* What to do *
At the line that contains "Point out each", begin setting down every line word for word, and stop after the last line of the listing.
%%
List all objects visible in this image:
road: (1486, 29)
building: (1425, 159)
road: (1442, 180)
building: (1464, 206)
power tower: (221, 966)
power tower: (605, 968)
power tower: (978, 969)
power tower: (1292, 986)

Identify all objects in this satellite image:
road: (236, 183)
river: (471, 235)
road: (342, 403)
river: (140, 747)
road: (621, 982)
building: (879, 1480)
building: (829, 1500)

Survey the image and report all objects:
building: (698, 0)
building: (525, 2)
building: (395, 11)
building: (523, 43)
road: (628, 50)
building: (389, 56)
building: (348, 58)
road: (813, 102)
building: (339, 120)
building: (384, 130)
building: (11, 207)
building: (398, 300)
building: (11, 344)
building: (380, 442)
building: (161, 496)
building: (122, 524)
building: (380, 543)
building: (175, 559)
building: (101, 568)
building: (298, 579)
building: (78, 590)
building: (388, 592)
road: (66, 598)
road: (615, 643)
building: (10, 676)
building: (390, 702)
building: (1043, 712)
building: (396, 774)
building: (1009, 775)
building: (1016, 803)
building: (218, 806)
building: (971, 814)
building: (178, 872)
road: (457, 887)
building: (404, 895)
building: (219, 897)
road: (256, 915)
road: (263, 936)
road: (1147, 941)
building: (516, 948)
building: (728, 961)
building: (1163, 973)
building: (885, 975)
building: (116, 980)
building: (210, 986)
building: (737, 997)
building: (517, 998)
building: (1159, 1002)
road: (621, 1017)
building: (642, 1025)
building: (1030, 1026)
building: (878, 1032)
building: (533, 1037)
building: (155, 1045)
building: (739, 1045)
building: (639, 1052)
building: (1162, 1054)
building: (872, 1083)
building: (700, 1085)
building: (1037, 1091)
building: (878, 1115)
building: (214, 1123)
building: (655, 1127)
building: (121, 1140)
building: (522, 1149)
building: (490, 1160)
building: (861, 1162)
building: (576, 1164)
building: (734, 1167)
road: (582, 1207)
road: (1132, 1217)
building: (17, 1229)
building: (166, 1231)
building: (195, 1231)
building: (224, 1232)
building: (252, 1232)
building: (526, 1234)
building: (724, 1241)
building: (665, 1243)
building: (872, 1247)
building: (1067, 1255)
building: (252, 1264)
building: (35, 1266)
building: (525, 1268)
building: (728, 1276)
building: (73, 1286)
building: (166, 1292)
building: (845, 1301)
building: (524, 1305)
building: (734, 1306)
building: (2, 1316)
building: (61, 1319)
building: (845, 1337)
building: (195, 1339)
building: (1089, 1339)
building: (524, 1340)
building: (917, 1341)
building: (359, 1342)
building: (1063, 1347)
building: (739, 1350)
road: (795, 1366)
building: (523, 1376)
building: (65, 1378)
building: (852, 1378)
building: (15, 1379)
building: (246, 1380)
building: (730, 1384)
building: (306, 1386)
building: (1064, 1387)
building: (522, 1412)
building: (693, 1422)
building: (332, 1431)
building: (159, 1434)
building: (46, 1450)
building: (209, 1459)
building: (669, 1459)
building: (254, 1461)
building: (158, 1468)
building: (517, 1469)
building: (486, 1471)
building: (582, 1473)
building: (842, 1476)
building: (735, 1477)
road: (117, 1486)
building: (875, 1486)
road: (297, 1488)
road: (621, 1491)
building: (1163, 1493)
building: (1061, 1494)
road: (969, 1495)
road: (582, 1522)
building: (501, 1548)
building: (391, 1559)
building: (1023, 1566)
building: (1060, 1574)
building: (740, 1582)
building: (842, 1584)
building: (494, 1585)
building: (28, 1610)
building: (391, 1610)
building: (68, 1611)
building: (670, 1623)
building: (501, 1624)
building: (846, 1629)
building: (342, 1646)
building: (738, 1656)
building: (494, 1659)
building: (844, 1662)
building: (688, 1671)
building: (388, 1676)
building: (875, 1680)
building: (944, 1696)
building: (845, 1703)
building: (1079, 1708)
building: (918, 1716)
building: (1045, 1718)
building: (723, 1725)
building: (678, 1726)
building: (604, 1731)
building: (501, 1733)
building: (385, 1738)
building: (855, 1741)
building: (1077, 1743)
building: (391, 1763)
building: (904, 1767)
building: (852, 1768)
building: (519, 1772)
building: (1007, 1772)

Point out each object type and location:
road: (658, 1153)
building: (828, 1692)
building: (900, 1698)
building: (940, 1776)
%%
* Result *
Point out each object type and location:
road: (658, 1153)
building: (828, 1692)
building: (900, 1698)
building: (940, 1776)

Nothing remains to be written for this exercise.